▶ _WHAT IS BEING ASKED_: Transcribe the full listing exactly, and drop every picture.

▶ _RECORDED DATA_:
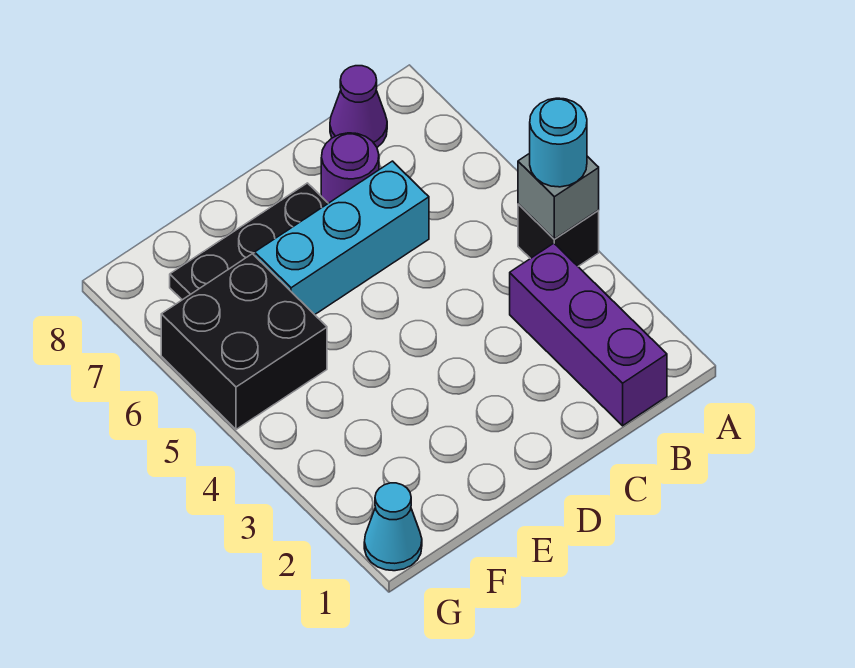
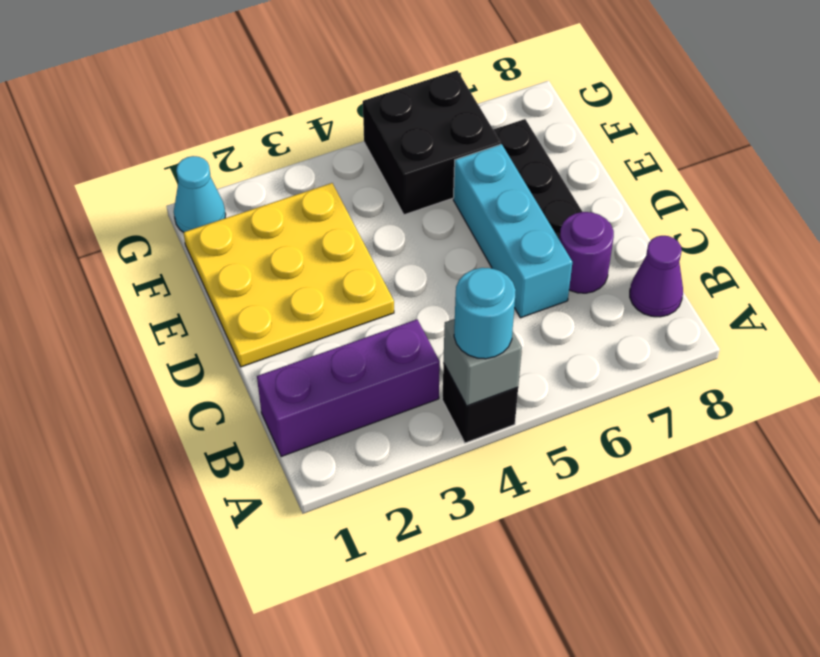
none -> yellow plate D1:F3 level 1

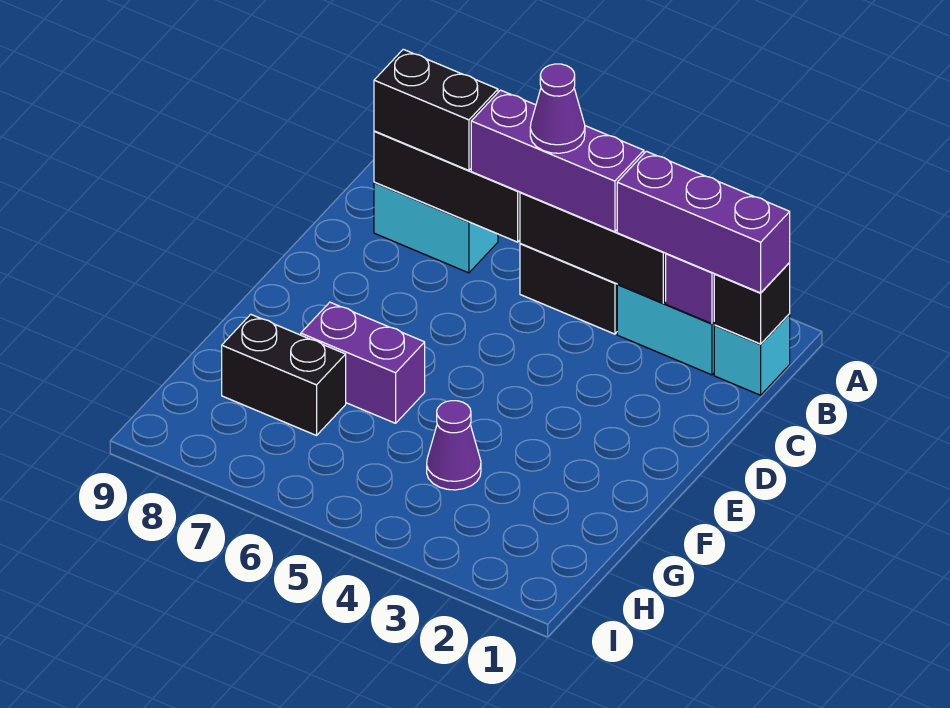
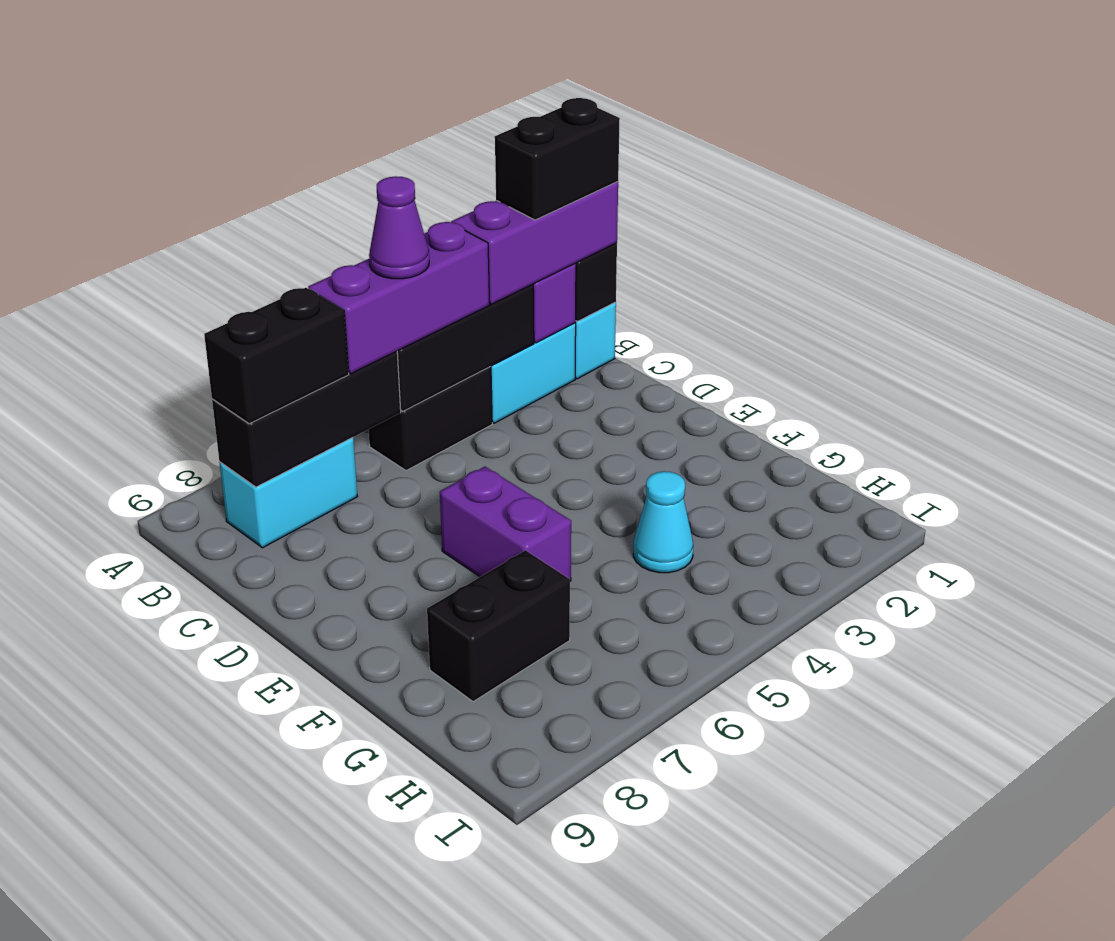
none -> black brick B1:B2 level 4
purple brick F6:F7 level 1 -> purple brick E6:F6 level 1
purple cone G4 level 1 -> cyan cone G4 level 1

▶ _ANSWER BOX_:
none -> yellow plate D1:F3 level 1

none -> black brick B1:B2 level 4
purple brick F6:F7 level 1 -> purple brick E6:F6 level 1
purple cone G4 level 1 -> cyan cone G4 level 1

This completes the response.